> Your assignment: Check each line of the entries below for the word "none", and copy out the ones that have it.

> Provided data:
::::

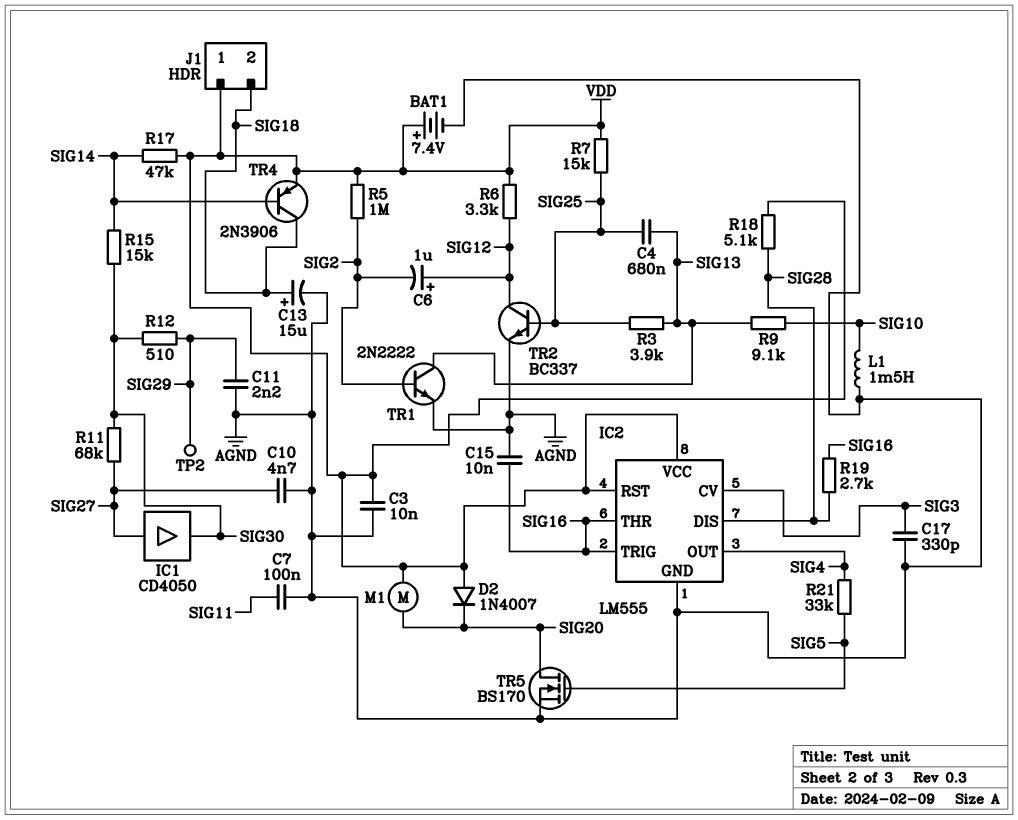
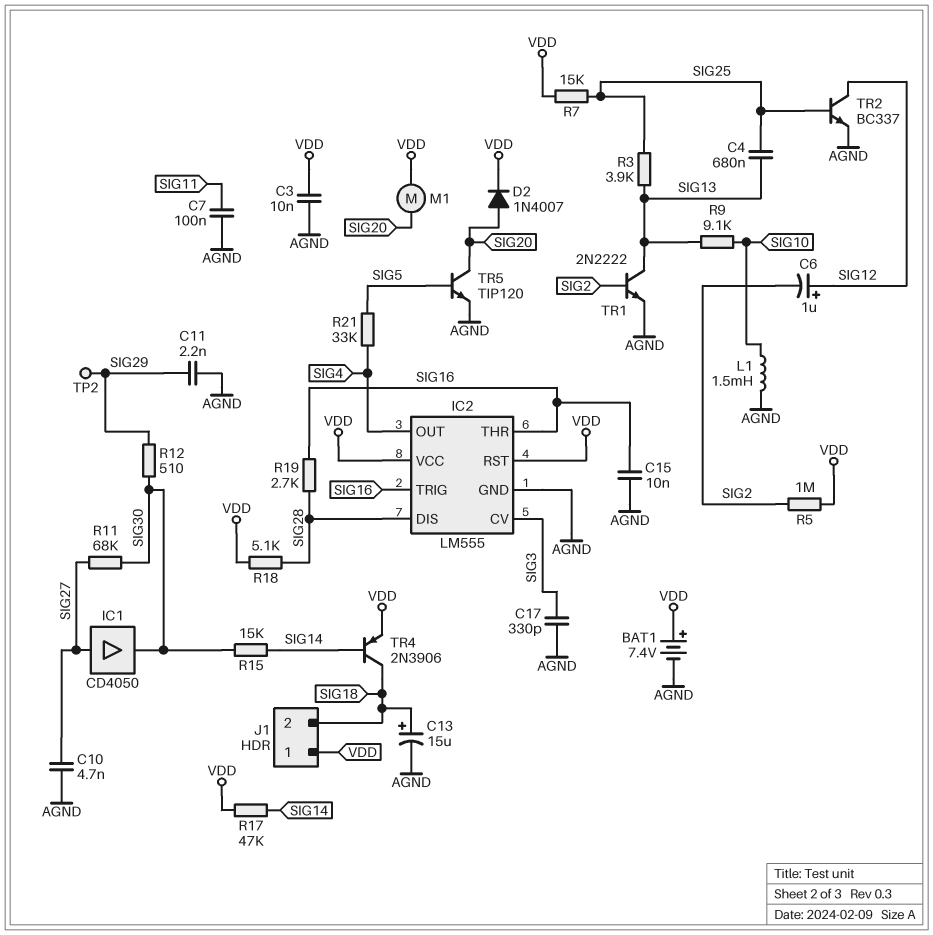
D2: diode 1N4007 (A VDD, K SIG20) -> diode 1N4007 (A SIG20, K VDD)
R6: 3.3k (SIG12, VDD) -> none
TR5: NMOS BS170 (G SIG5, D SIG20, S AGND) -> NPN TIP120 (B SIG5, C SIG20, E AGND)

::::

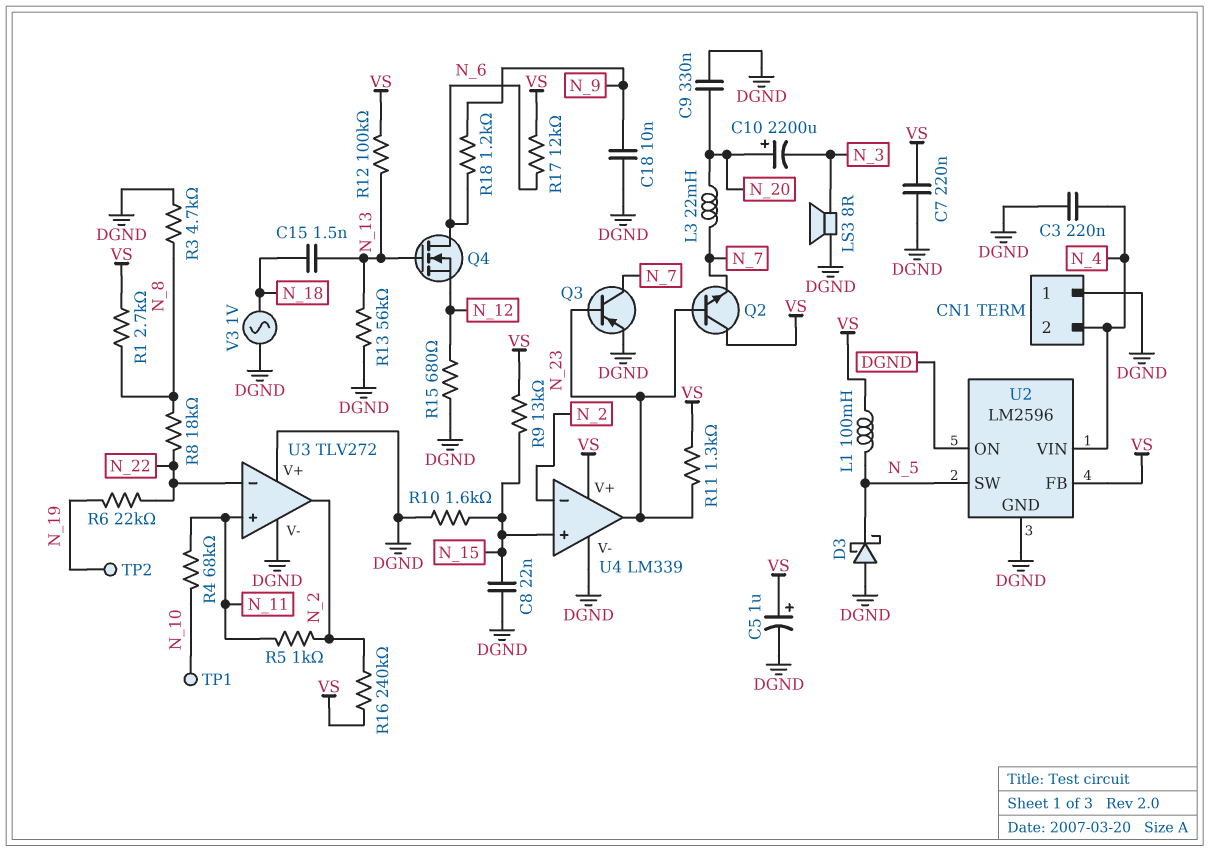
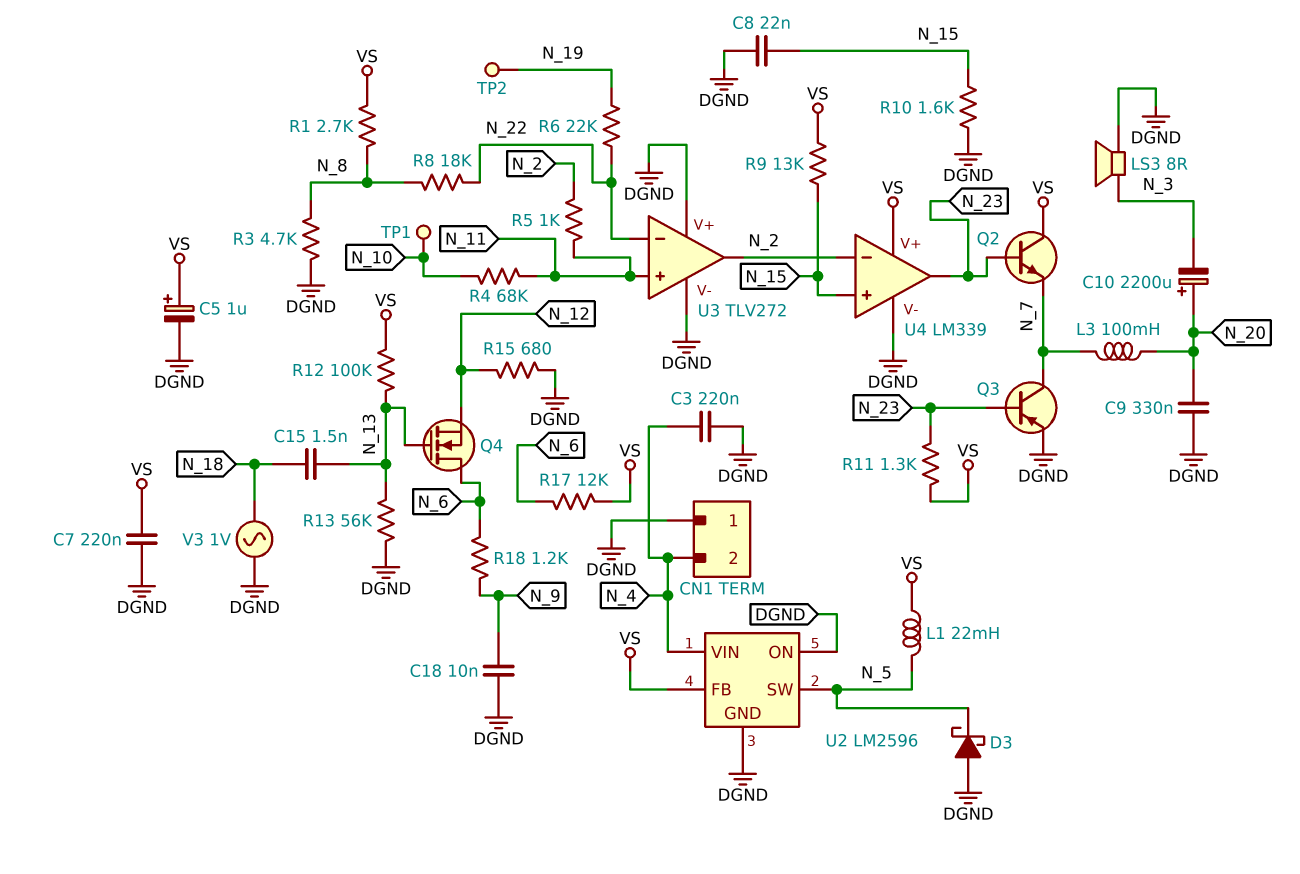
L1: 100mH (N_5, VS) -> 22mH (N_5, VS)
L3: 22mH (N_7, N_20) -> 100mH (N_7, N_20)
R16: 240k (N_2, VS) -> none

::::

> Result of the task:
R6: 3.3k (SIG12, VDD) -> none
R16: 240k (N_2, VS) -> none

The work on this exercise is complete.